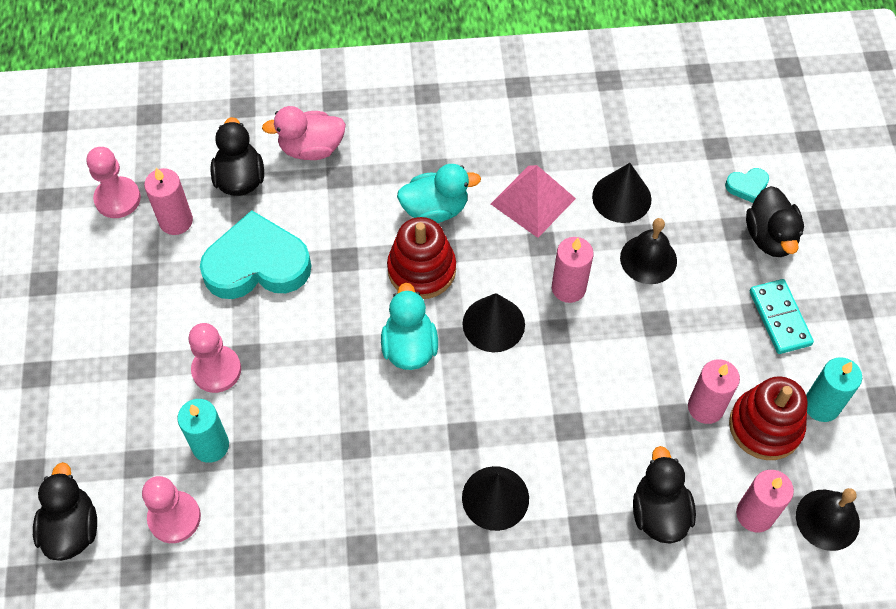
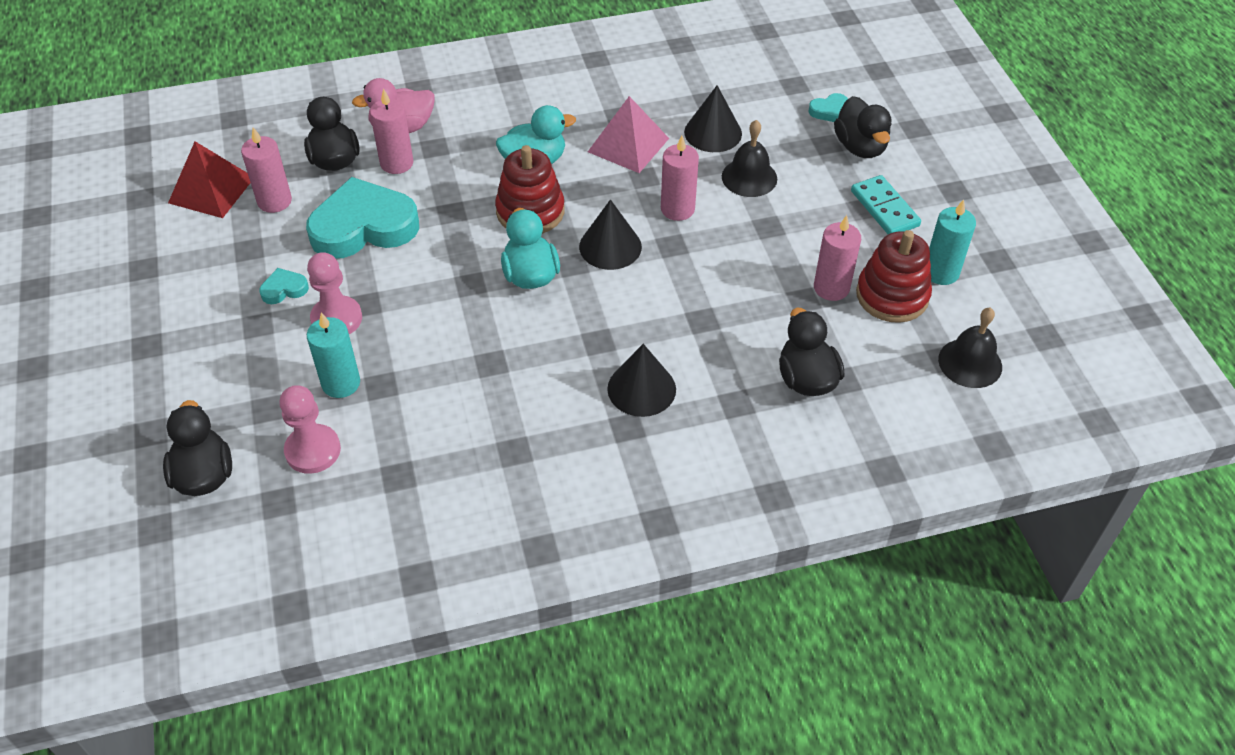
camera: 10 degrees left, 10 degrees down
pink pawn [87,147,141,218] -> red pyramid [168,141,251,218]
pink candle [736,470,794,532] -> pink candle moved to [370,89,413,174]
none -> turquoise heart [259,268,309,304]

§ WHAT YOU NEED TO DO: Look over the material above and report each line holding "pink".

§ SOLUTION FOR THIS EXERCISE:
pink pawn [87,147,141,218] -> red pyramid [168,141,251,218]
pink candle [736,470,794,532] -> pink candle moved to [370,89,413,174]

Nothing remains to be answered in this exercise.